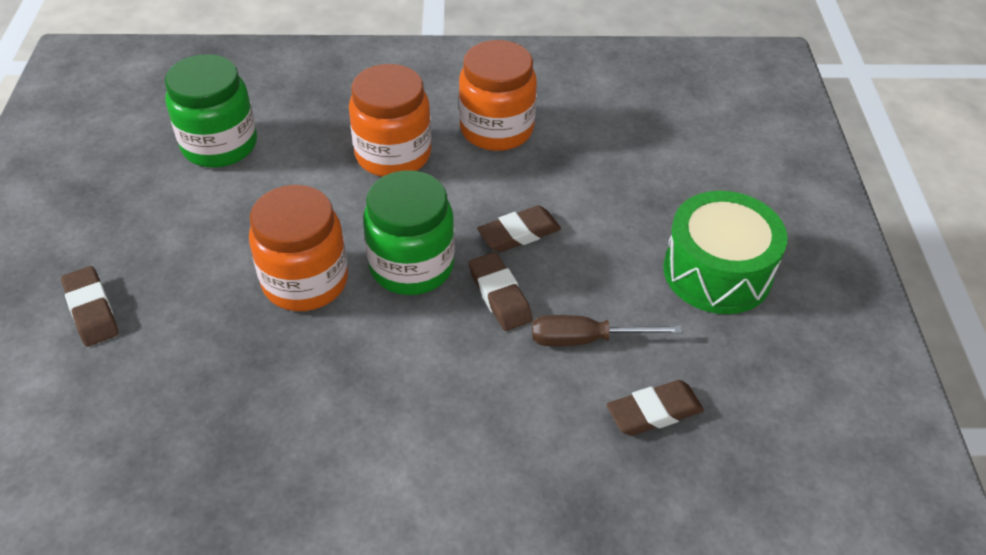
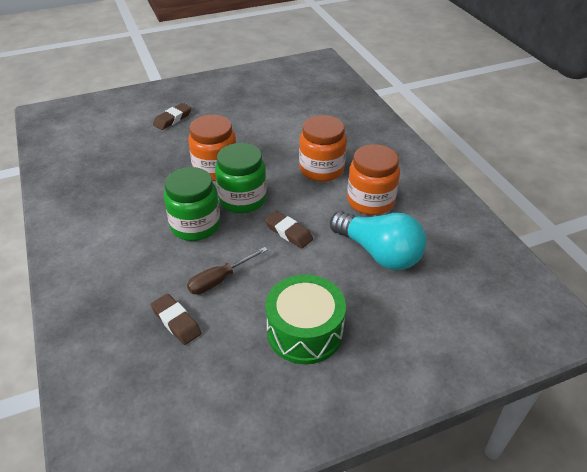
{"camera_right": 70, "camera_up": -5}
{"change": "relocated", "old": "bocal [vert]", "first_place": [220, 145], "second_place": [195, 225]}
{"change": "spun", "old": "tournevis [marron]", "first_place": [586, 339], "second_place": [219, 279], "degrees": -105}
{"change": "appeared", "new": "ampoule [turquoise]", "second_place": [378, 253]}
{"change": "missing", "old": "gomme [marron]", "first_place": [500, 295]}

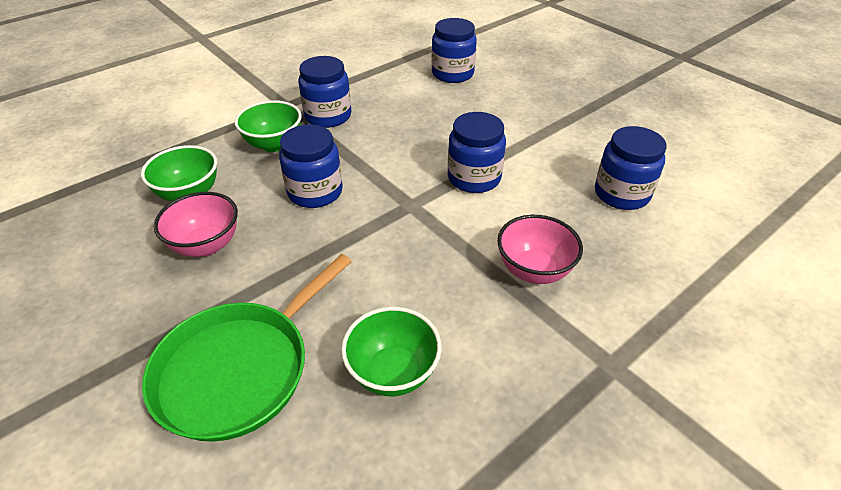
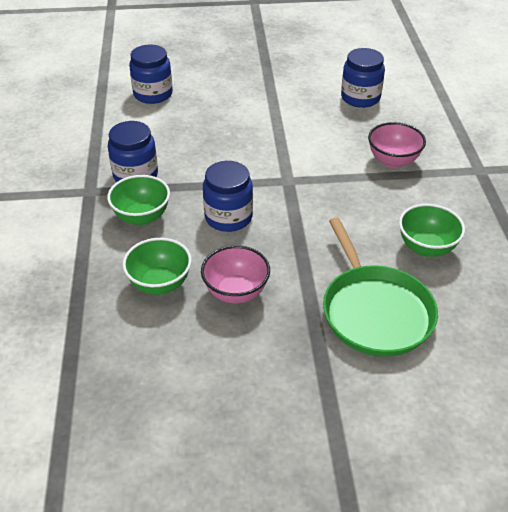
{"camera_right": -55, "camera_up": 0}
{"change": "missing", "old": "bocal [bleu]", "first_place": [474, 178]}

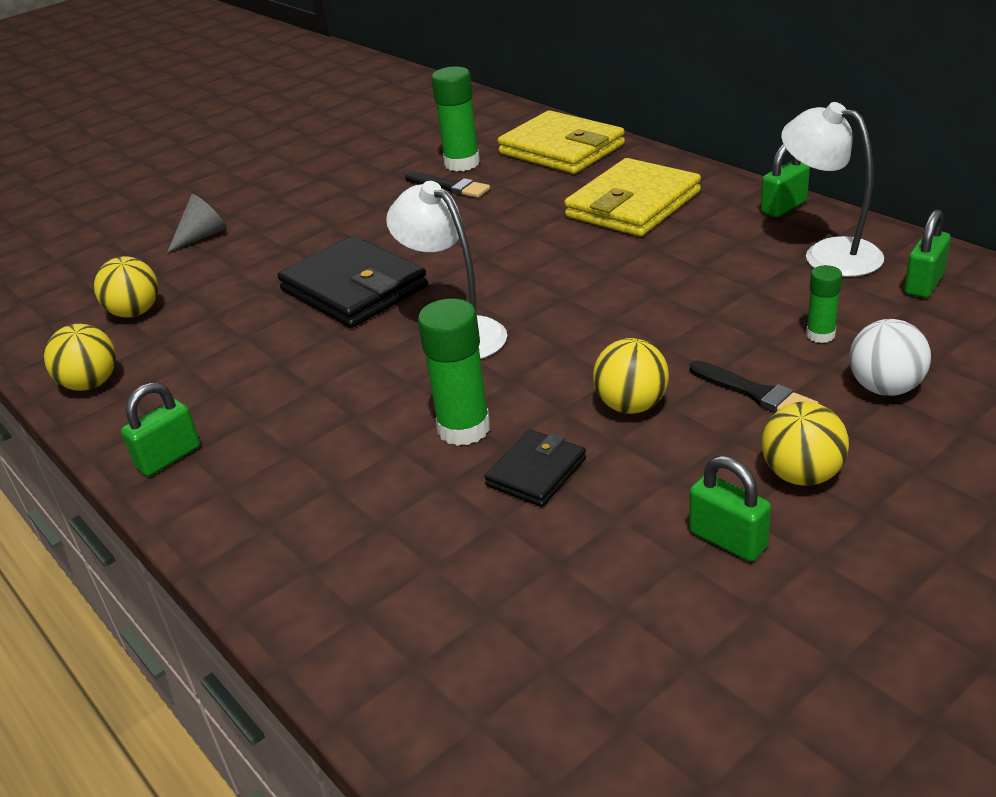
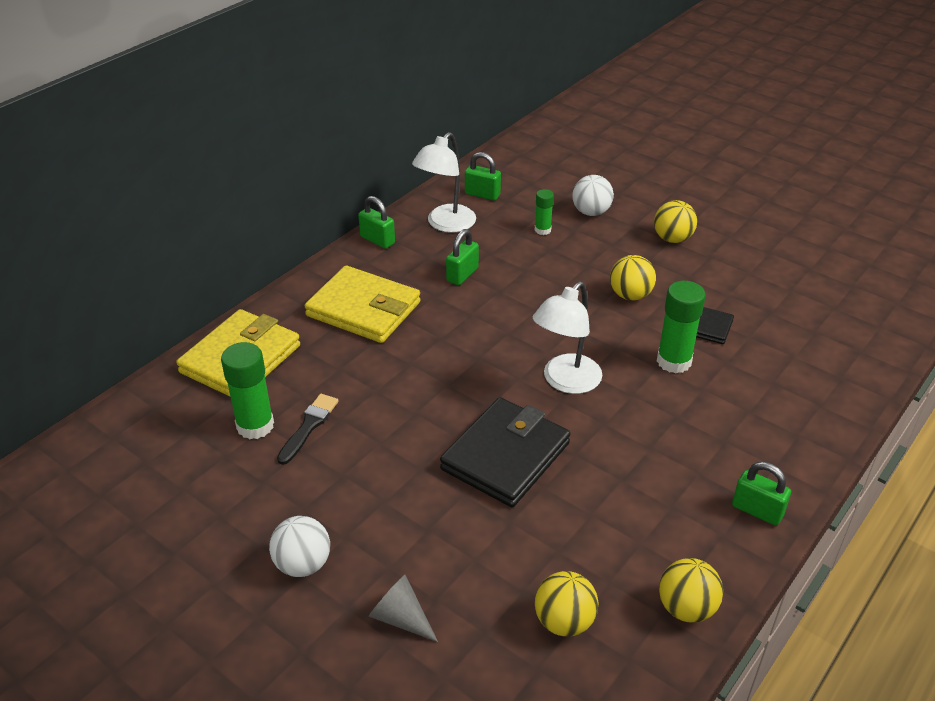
{"camera_right": -105, "camera_up": 5}
{"change": "appeared", "new": "balle [blanc]", "second_place": [303, 564]}
{"change": "relocated", "old": "cadenas [vert]", "first_place": [728, 540], "second_place": [462, 274]}
{"change": "missing", "old": "pinceau [noir]", "first_place": [756, 393]}

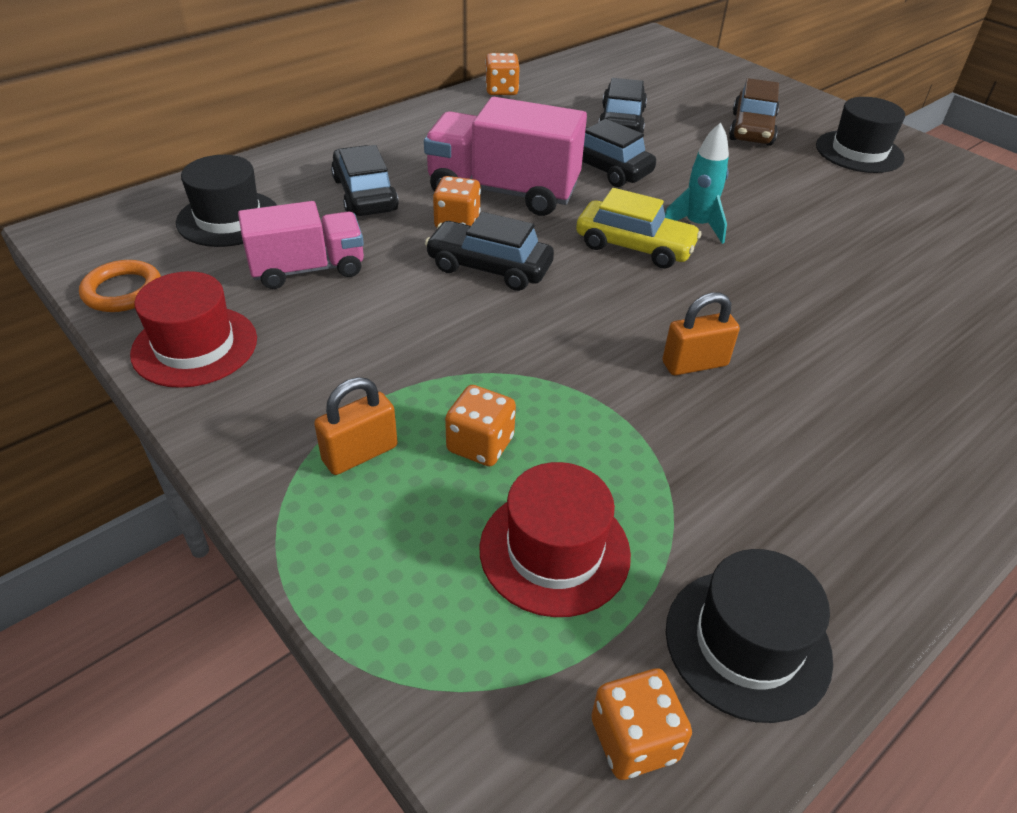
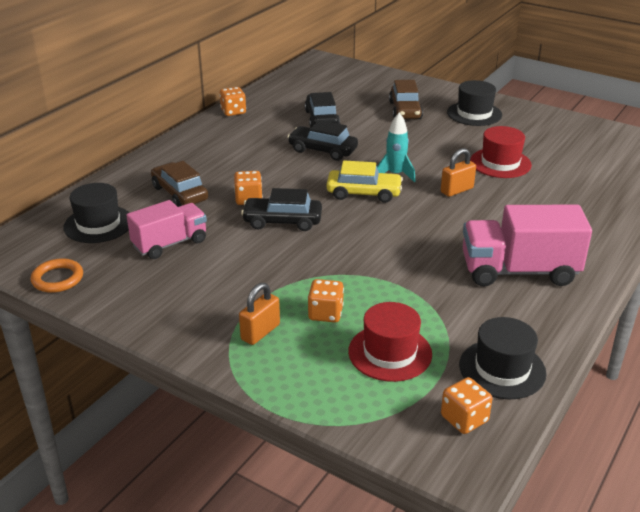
{"camera_right": -15, "camera_up": -10}
{"change": "colour", "old": "voiture [noir]", "new": "voiture [marron]", "first_place": [365, 195], "second_place": [180, 193]}
{"change": "relocated", "old": "cadenas [orange]", "first_place": [695, 364], "second_place": [457, 190]}
{"change": "relocated", "old": "camion [rose]", "first_place": [503, 191], "second_place": [518, 271]}
{"change": "relocated", "old": "chapeau [rouge]", "first_place": [195, 346], "second_place": [500, 163]}

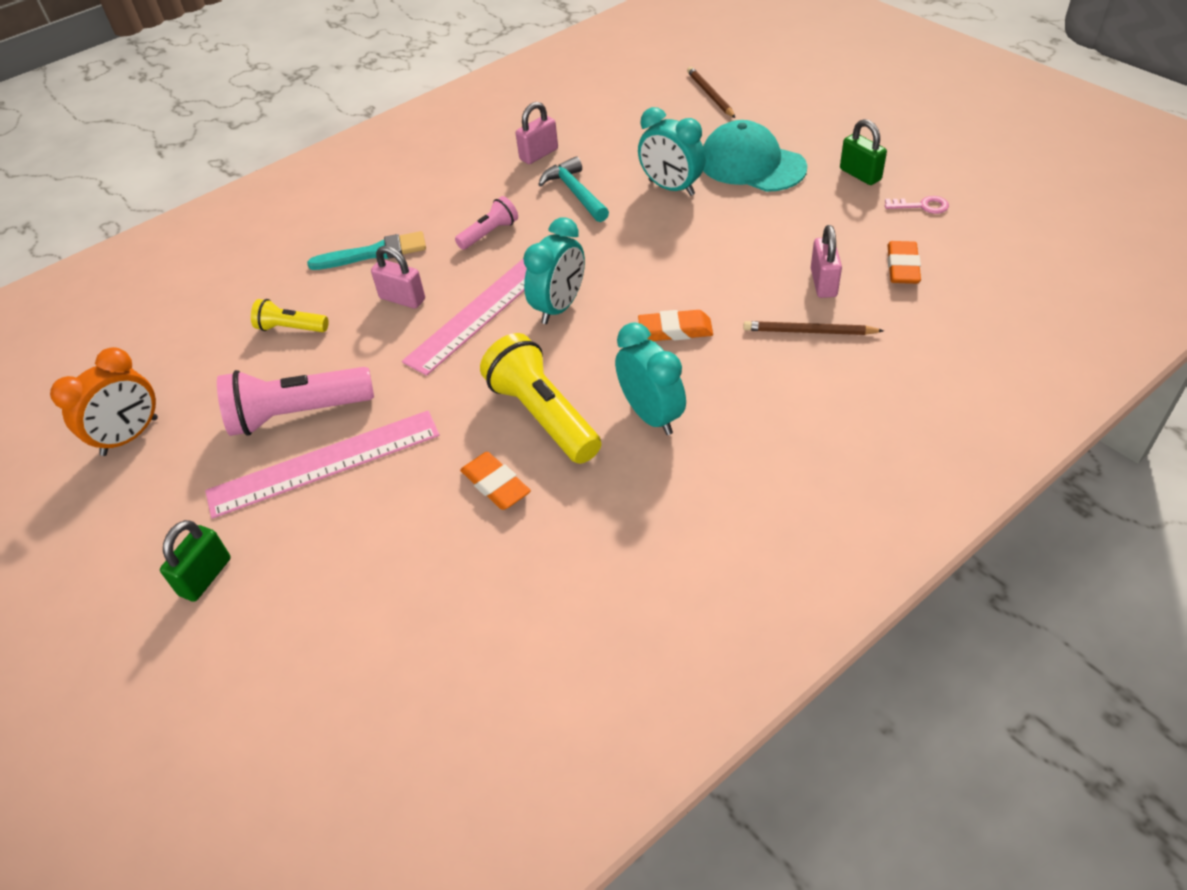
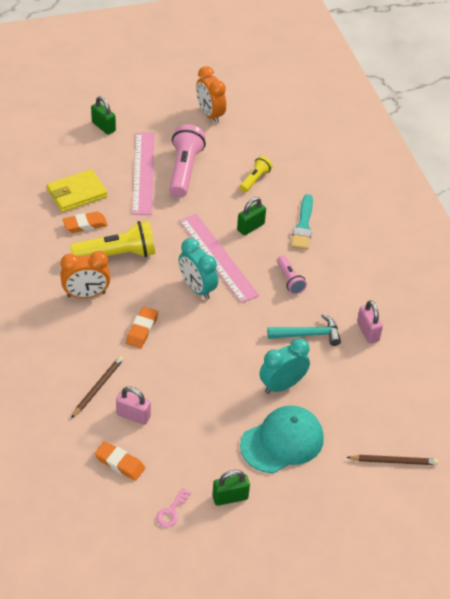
{"camera_right": 105, "camera_up": 0}
{"change": "appeared", "new": "portefeuille [jaune]", "second_place": [77, 193]}
{"change": "colour", "old": "réveil [turquoise]", "new": "réveil [orange]", "first_place": [651, 415], "second_place": [86, 294]}
{"change": "colour", "old": "cadenas [rose]", "new": "cadenas [vert]", "first_place": [402, 299], "second_place": [250, 227]}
===
[What you should do] Every line that contains the string "noir" should be copied from the records.

[Response to the exercise]
{"change": "missing", "old": "pinceau [noir]", "first_place": [756, 393]}
{"change": "colour", "old": "voiture [noir]", "new": "voiture [marron]", "first_place": [365, 195], "second_place": [180, 193]}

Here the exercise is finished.